» Records for the exercise:

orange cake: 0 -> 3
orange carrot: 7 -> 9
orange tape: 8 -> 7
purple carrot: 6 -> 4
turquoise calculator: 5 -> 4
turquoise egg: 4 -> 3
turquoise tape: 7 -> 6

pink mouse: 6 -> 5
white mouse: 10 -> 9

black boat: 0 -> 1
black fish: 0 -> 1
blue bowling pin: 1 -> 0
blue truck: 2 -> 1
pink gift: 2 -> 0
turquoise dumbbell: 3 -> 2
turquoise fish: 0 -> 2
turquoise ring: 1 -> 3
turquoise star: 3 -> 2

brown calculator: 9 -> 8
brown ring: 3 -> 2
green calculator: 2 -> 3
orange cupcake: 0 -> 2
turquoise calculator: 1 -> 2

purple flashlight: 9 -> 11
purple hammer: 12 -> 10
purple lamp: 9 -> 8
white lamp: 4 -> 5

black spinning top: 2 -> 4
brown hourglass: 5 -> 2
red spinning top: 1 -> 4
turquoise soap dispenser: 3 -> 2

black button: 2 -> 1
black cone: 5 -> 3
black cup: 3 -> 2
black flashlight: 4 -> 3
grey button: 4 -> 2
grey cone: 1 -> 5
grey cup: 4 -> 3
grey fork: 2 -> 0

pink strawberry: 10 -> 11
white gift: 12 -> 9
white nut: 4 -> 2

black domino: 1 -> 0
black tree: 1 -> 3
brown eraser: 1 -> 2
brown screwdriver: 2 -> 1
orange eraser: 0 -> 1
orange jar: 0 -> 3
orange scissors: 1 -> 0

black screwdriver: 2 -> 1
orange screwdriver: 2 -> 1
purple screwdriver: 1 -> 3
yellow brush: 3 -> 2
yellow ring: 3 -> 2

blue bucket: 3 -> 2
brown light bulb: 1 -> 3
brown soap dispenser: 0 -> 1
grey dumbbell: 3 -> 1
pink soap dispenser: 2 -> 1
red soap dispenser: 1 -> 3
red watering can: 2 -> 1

» Exercise brief: Output only an exact transcription of the lines above from the one with "green calculator: 2 -> 3" up to and including the one with "black domino: 1 -> 0".

» Response for this exercise:
green calculator: 2 -> 3
orange cupcake: 0 -> 2
turquoise calculator: 1 -> 2

purple flashlight: 9 -> 11
purple hammer: 12 -> 10
purple lamp: 9 -> 8
white lamp: 4 -> 5

black spinning top: 2 -> 4
brown hourglass: 5 -> 2
red spinning top: 1 -> 4
turquoise soap dispenser: 3 -> 2

black button: 2 -> 1
black cone: 5 -> 3
black cup: 3 -> 2
black flashlight: 4 -> 3
grey button: 4 -> 2
grey cone: 1 -> 5
grey cup: 4 -> 3
grey fork: 2 -> 0

pink strawberry: 10 -> 11
white gift: 12 -> 9
white nut: 4 -> 2

black domino: 1 -> 0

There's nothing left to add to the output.